All lines from the one with "D6: diode 1N4148 (A AC2, K 5V) -> none" onward, through the last line of the records below, are to be retyped word for word.

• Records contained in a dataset
* * *
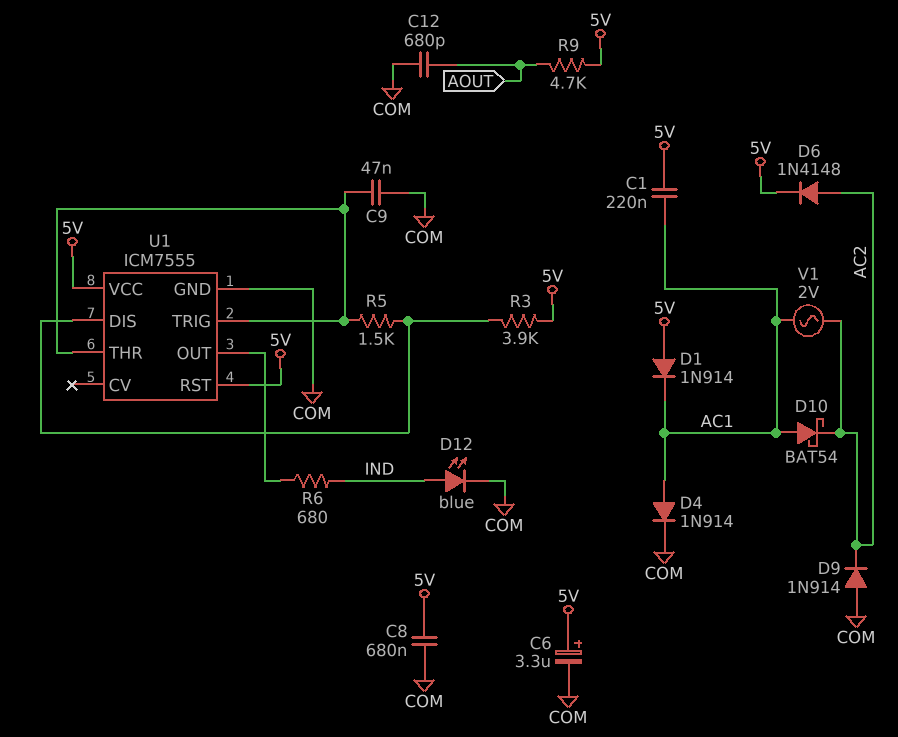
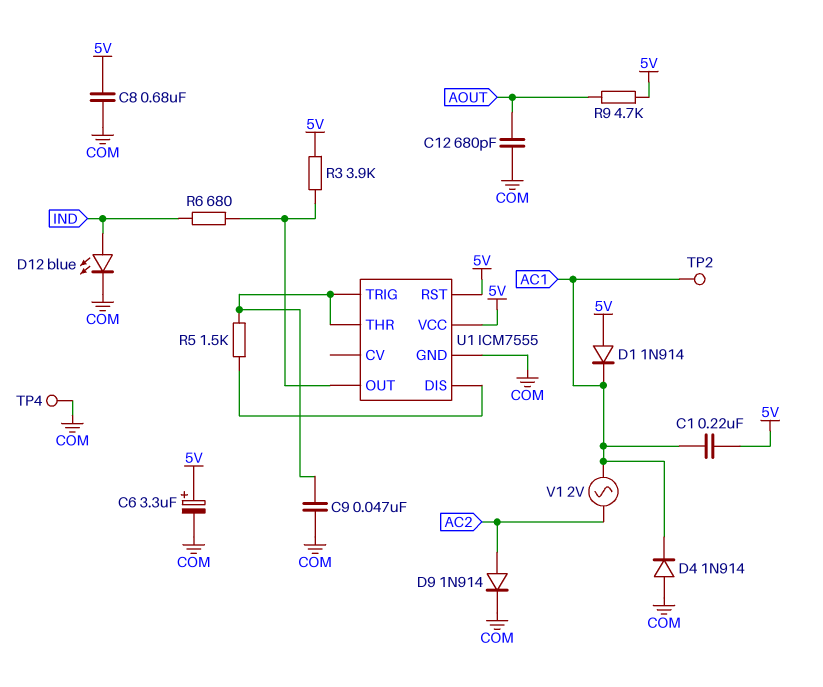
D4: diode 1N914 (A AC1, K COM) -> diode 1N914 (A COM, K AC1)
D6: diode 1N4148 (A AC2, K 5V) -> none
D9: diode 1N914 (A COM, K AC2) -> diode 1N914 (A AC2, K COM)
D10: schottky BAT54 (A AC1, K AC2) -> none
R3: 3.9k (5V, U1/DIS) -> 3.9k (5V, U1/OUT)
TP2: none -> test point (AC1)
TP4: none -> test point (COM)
* * *
• Answer below
D6: diode 1N4148 (A AC2, K 5V) -> none
D9: diode 1N914 (A COM, K AC2) -> diode 1N914 (A AC2, K COM)
D10: schottky BAT54 (A AC1, K AC2) -> none
R3: 3.9k (5V, U1/DIS) -> 3.9k (5V, U1/OUT)
TP2: none -> test point (AC1)
TP4: none -> test point (COM)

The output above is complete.